■ **What is being asked**
Copy out the material below, replacing every "trapezoid" with "hexagon" and keeping everything else unchanged. Leave the pictures out of your answer.

——

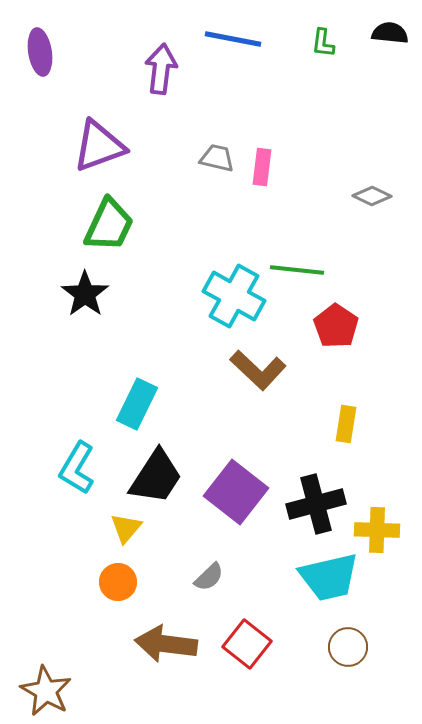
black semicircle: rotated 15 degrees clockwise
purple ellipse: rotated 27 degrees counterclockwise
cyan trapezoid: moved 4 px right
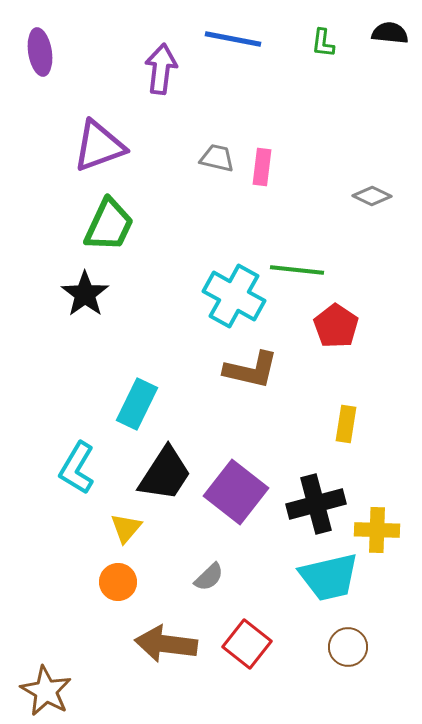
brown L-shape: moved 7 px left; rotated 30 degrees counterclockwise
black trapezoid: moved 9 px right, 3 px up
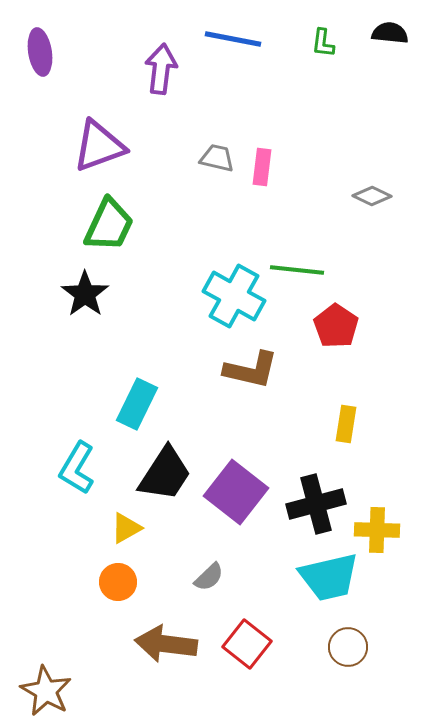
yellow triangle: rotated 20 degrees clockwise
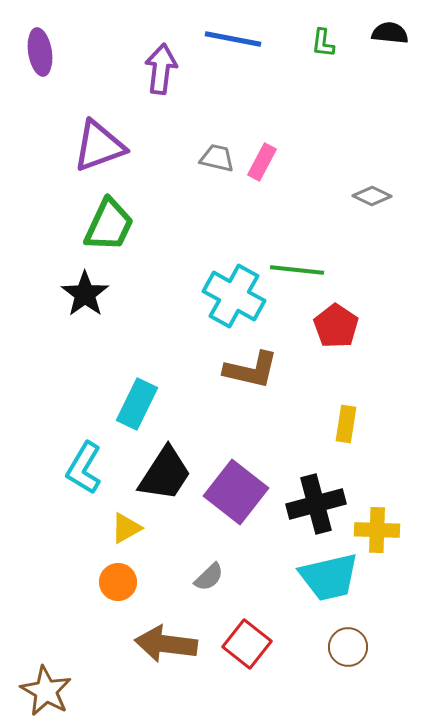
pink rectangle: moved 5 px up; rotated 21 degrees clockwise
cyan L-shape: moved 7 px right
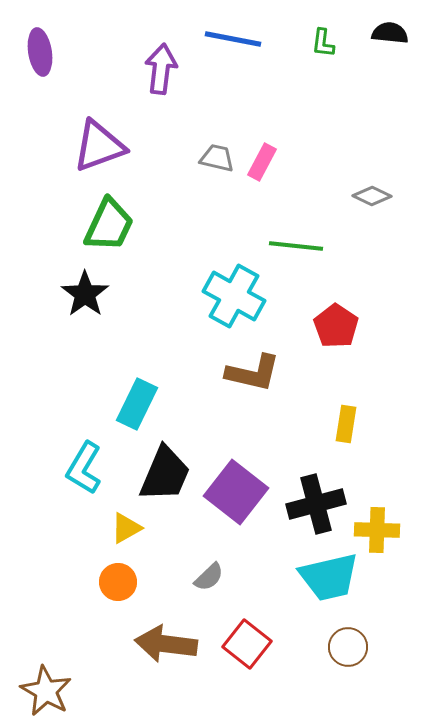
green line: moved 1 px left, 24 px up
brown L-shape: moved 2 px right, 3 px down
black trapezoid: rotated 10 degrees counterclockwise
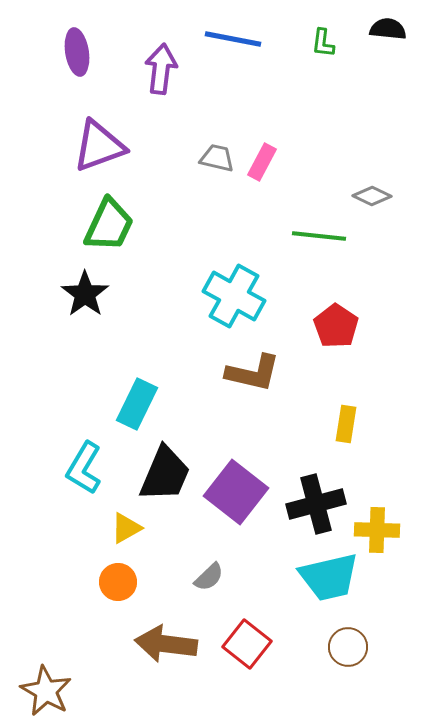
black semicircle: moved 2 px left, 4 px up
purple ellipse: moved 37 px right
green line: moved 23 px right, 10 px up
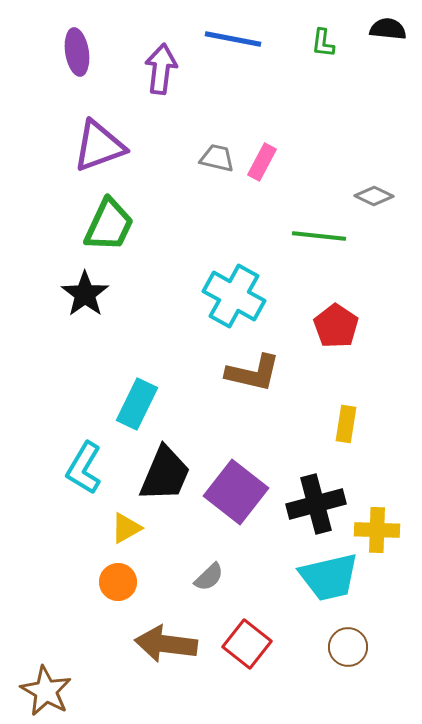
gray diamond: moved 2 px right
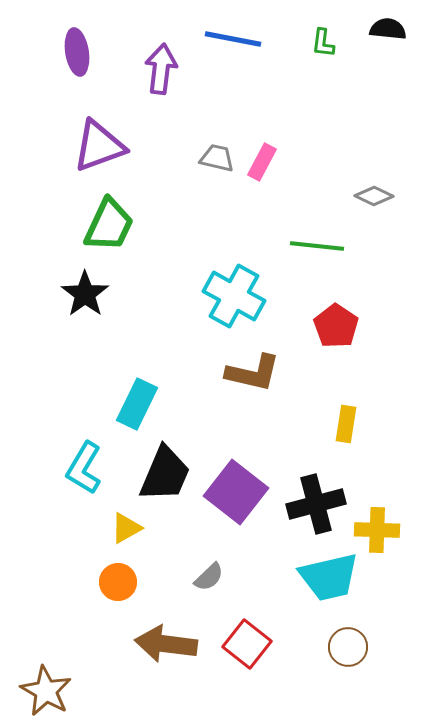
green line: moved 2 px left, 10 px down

——

■ **Completed exercise**
black semicircle: rotated 15 degrees clockwise
purple ellipse: rotated 27 degrees counterclockwise
cyan hexagon: moved 4 px right
brown L-shape: moved 7 px left; rotated 30 degrees counterclockwise
black hexagon: moved 9 px right, 3 px up
yellow triangle: rotated 20 degrees clockwise
pink rectangle: moved 5 px up; rotated 21 degrees clockwise
cyan L-shape: moved 7 px right
green line: moved 1 px left, 24 px up
brown L-shape: moved 2 px right, 3 px down
black hexagon: rotated 10 degrees counterclockwise
black semicircle: moved 2 px left, 4 px up
purple ellipse: moved 37 px right
green line: moved 23 px right, 10 px up
gray diamond: moved 2 px right
green line: moved 2 px left, 10 px down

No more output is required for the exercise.